── Source material
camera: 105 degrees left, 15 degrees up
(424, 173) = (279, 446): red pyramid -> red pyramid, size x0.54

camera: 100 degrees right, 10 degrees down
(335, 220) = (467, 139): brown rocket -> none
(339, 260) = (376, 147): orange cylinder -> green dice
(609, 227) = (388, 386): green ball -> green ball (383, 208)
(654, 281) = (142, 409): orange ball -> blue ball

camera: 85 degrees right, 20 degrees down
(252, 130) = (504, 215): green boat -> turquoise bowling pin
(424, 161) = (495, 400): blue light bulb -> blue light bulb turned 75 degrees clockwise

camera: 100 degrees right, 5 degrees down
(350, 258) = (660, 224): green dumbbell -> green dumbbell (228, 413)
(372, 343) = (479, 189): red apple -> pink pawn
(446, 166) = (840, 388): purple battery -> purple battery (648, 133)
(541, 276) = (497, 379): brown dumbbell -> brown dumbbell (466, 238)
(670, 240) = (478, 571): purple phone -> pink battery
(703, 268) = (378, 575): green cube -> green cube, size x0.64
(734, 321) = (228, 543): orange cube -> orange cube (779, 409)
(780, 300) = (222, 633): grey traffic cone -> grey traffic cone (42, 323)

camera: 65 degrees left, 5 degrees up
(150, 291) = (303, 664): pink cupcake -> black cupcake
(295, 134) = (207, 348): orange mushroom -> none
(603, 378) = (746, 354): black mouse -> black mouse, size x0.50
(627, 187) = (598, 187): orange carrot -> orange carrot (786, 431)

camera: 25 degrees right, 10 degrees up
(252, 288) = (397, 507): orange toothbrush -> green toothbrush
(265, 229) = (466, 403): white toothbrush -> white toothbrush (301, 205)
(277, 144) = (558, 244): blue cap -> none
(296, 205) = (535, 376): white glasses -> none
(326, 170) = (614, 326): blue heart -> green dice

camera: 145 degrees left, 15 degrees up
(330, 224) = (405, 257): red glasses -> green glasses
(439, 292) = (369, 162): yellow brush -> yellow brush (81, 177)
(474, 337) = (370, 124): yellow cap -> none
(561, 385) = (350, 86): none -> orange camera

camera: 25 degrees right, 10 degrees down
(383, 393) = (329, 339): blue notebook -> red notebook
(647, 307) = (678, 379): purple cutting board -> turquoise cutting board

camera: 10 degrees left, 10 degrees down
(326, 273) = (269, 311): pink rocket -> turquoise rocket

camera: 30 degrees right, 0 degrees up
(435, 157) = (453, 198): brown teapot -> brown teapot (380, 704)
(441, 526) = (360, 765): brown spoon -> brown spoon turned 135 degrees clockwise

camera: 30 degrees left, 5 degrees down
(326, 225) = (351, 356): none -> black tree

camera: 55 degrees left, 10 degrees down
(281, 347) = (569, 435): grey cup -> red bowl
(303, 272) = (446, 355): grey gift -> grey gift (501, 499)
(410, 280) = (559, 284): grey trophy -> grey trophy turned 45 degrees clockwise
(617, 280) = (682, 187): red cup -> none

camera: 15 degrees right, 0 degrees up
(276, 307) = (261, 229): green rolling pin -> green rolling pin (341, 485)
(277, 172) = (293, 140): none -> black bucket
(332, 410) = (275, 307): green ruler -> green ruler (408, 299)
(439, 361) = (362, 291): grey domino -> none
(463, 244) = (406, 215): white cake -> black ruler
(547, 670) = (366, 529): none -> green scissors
────
Exercise description
Leave out every line ahead of the one containing "camera: 15 degrees right, 0 degrees up" and print the rest of the listing exactly.

Answer space
camera: 15 degrees right, 0 degrees up
(276, 307) = (261, 229): green rolling pin -> green rolling pin (341, 485)
(277, 172) = (293, 140): none -> black bucket
(332, 410) = (275, 307): green ruler -> green ruler (408, 299)
(439, 361) = (362, 291): grey domino -> none
(463, 244) = (406, 215): white cake -> black ruler
(547, 670) = (366, 529): none -> green scissors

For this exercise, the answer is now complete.